(Data items)

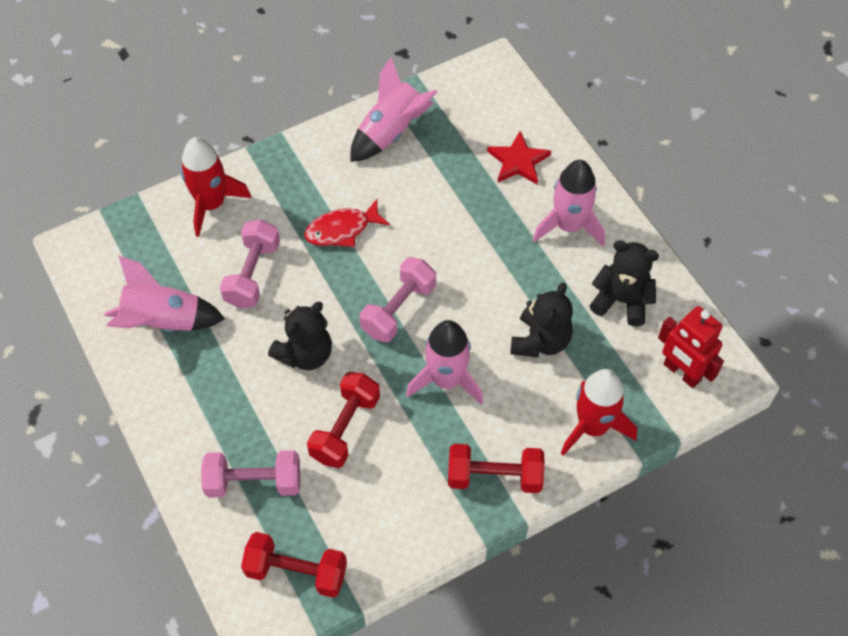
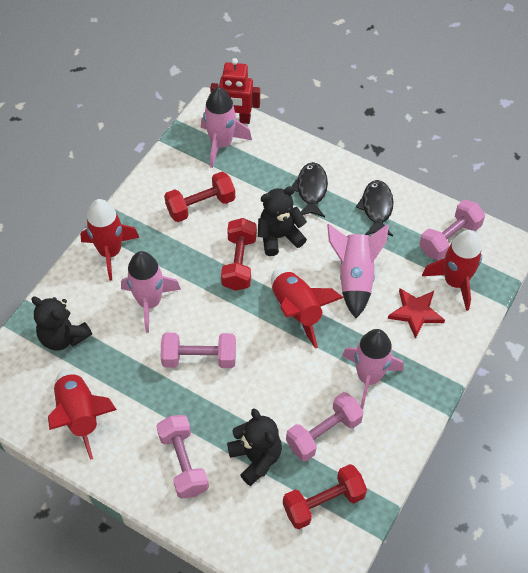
black fish: 0 -> 2
pink dumbbell: 3 -> 4
red fish: 1 -> 0
red rocket: 2 -> 4

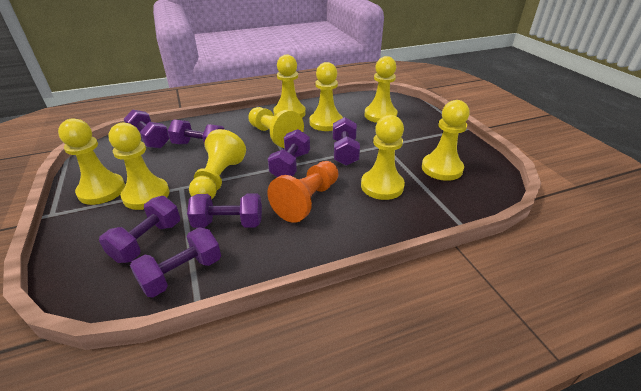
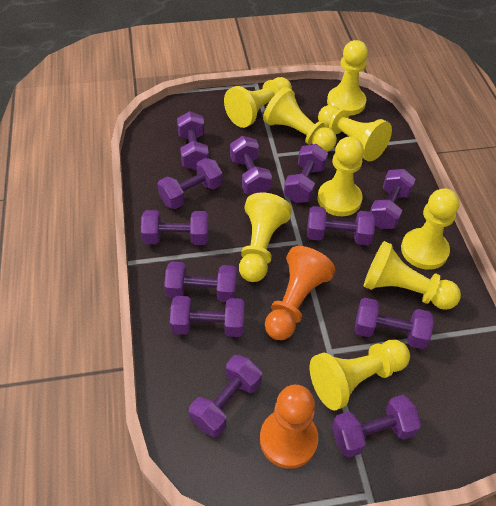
orange pawn: 1 -> 2
purple dumbbell: 7 -> 12

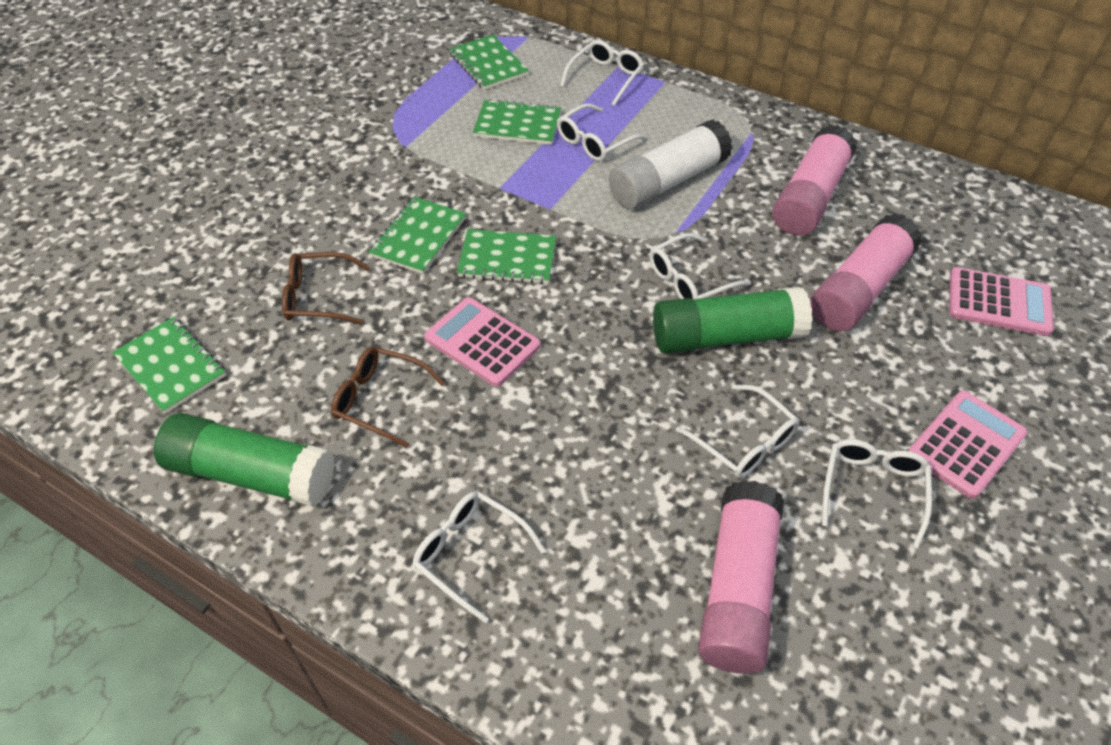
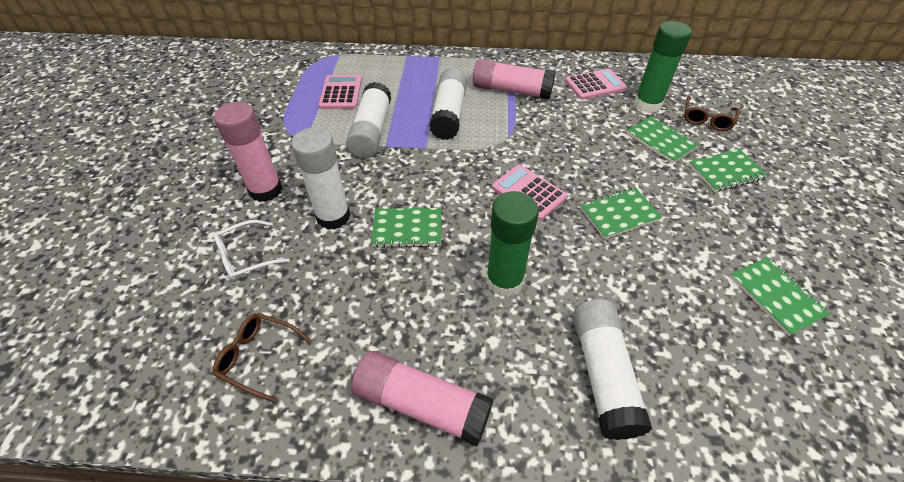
white glasses: 6 -> 1
white glue stick: 1 -> 4

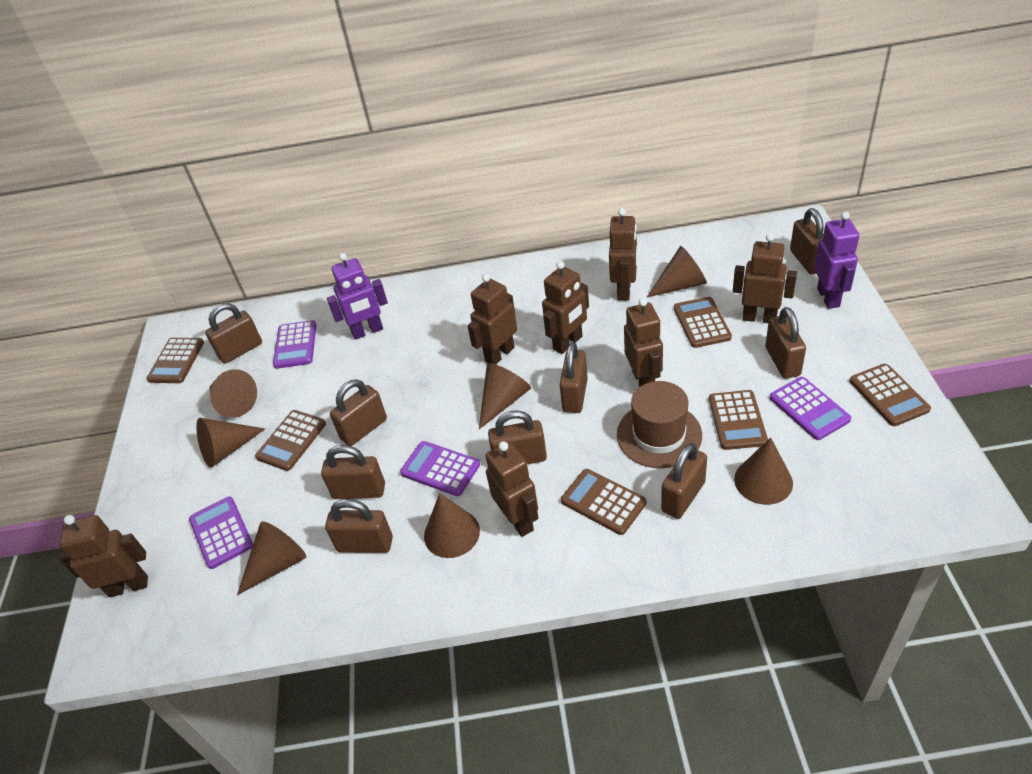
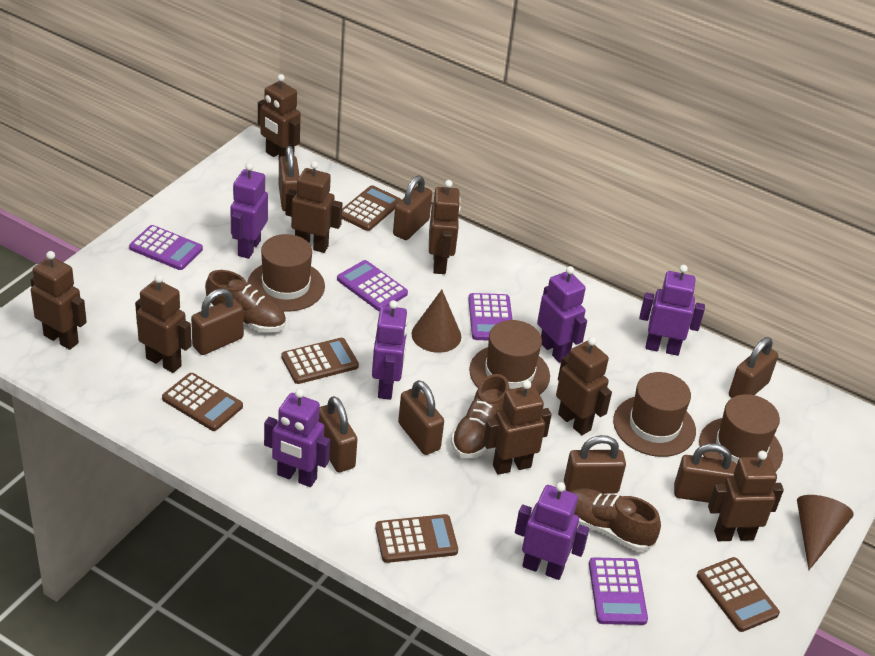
brown calculator: 6 -> 5
brown cone: 7 -> 2
brown hat: 1 -> 4
brown padlock: 9 -> 8
brown robot: 7 -> 8
brown shoe: 0 -> 3
purple robot: 2 -> 6

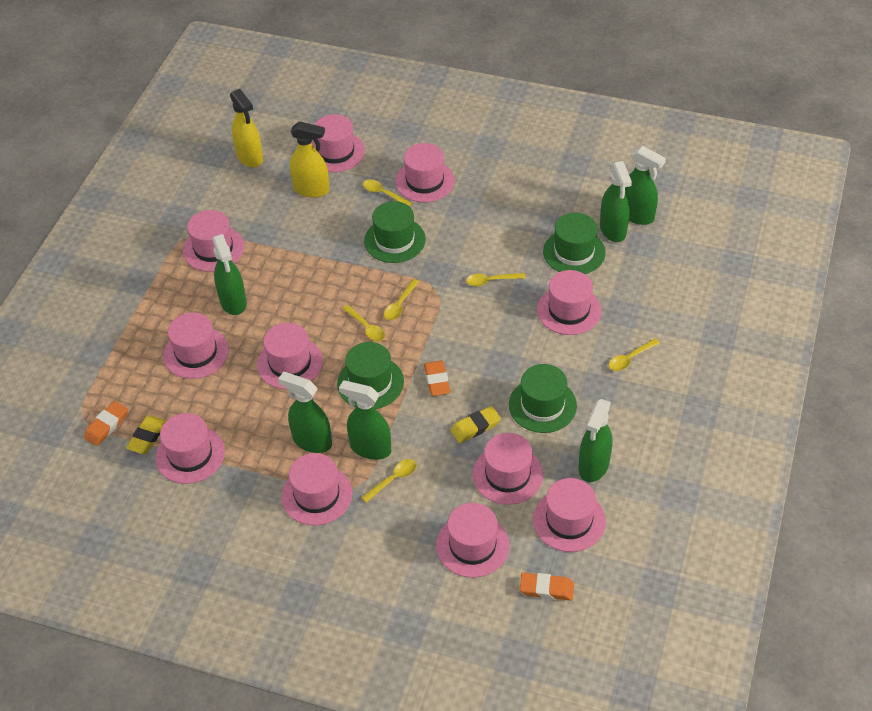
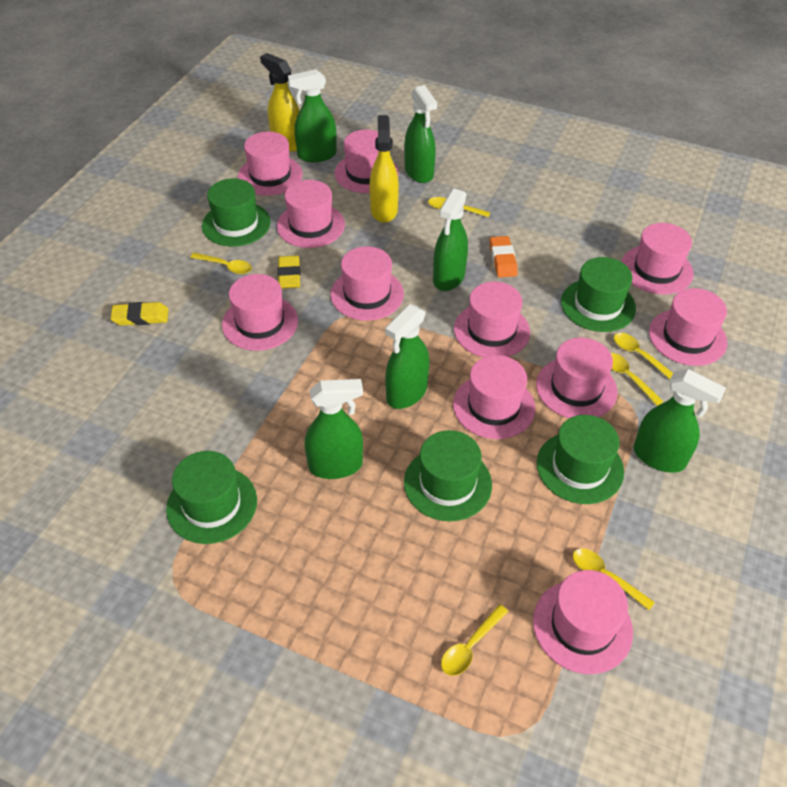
green hat: 4 -> 5
orange eraser: 3 -> 1

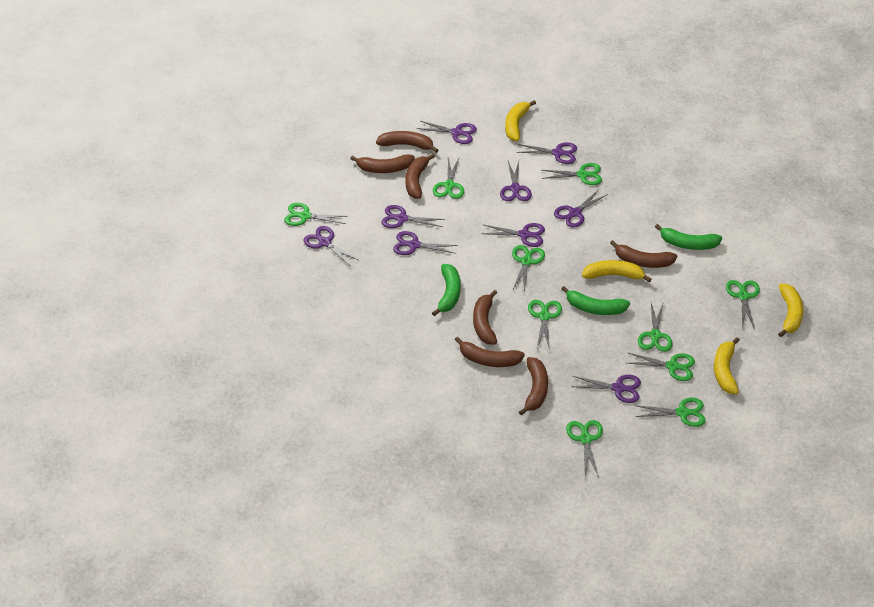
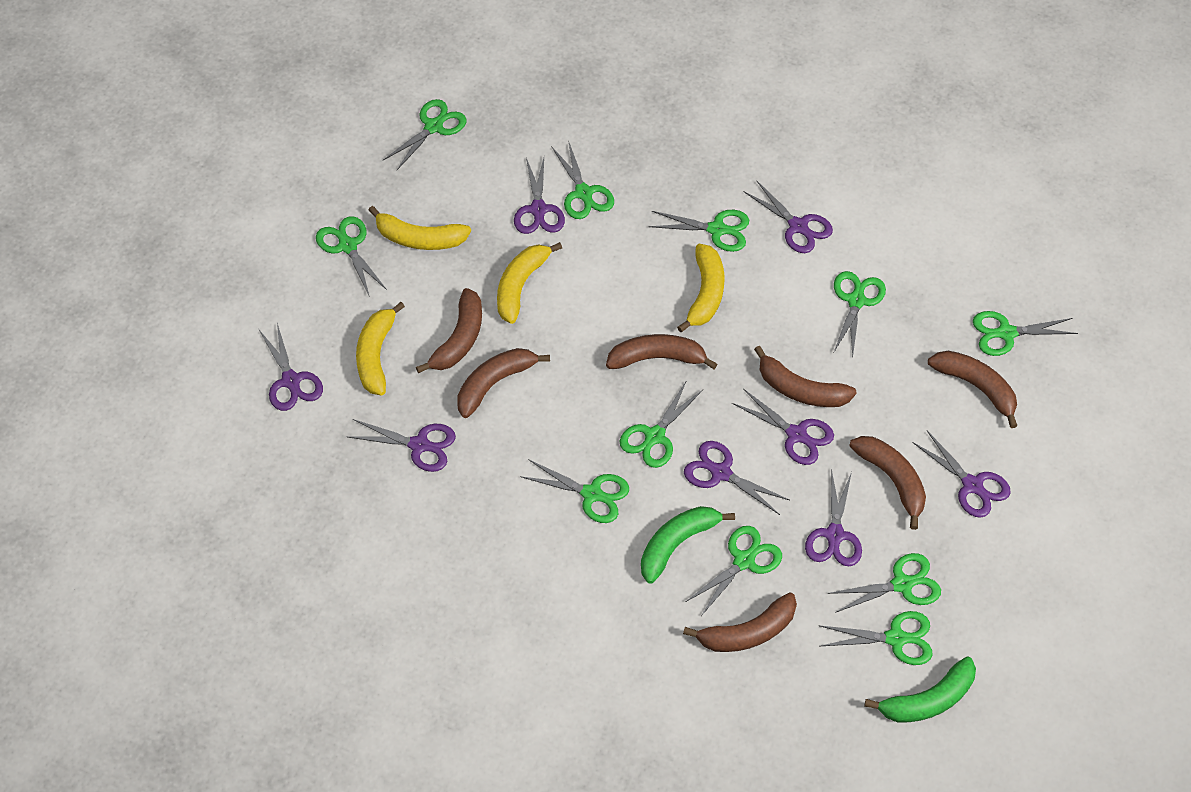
green banana: 3 -> 2
green scissors: 10 -> 11
purple scissors: 9 -> 8

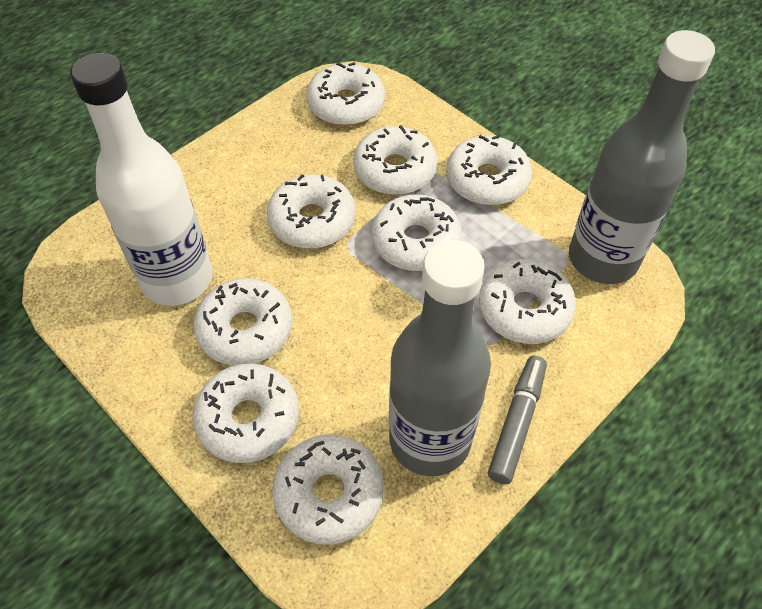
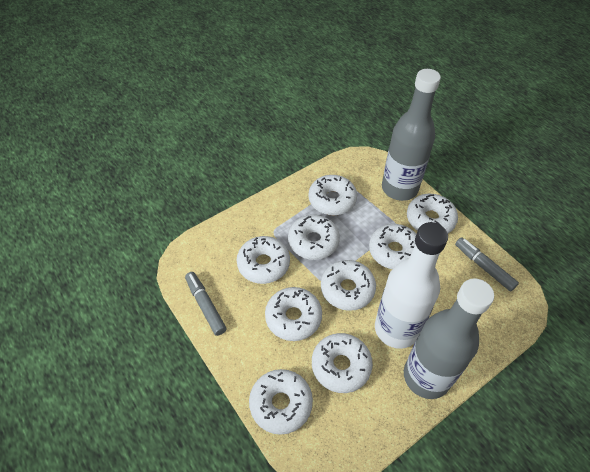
grey marker: 1 -> 2

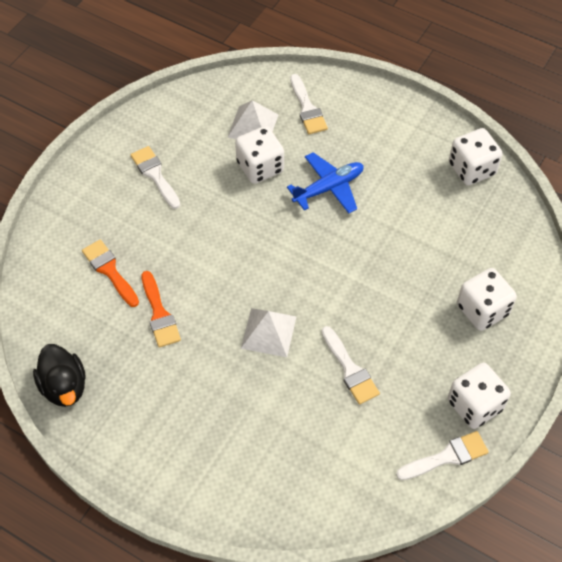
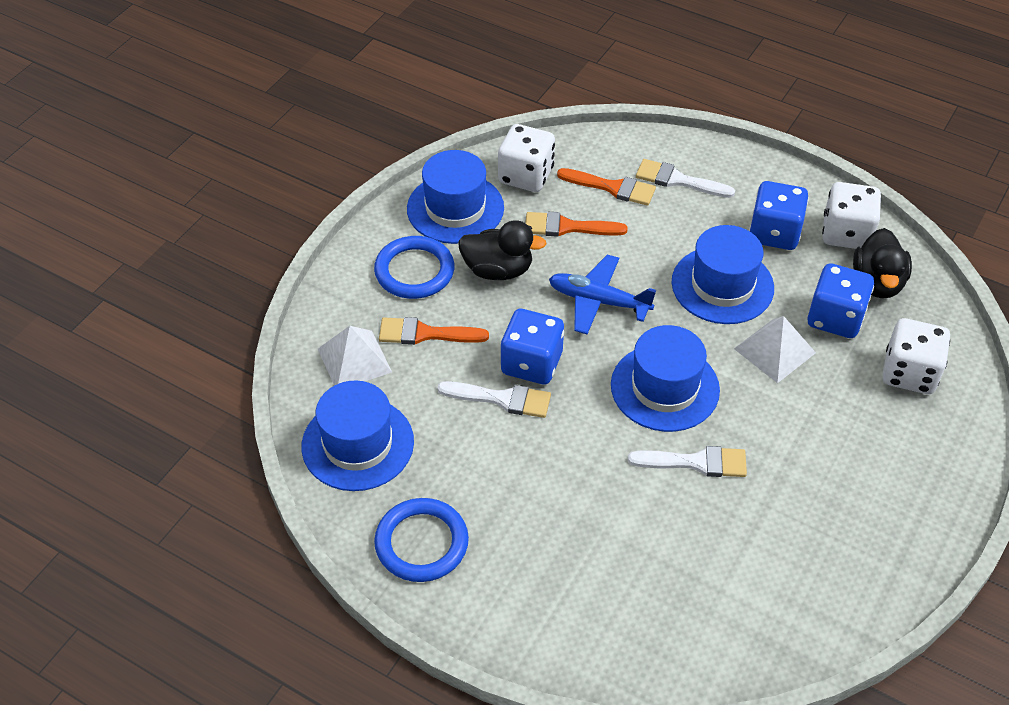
black duck: 1 -> 2
blue dice: 0 -> 3
blue hat: 0 -> 4
blue ring: 0 -> 2
orange brush: 2 -> 3
white brush: 4 -> 3
white dice: 4 -> 3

* **What is needed**
Collect from the data above every line that includes "scissors".

* **Task response**
green scissors: 10 -> 11
purple scissors: 9 -> 8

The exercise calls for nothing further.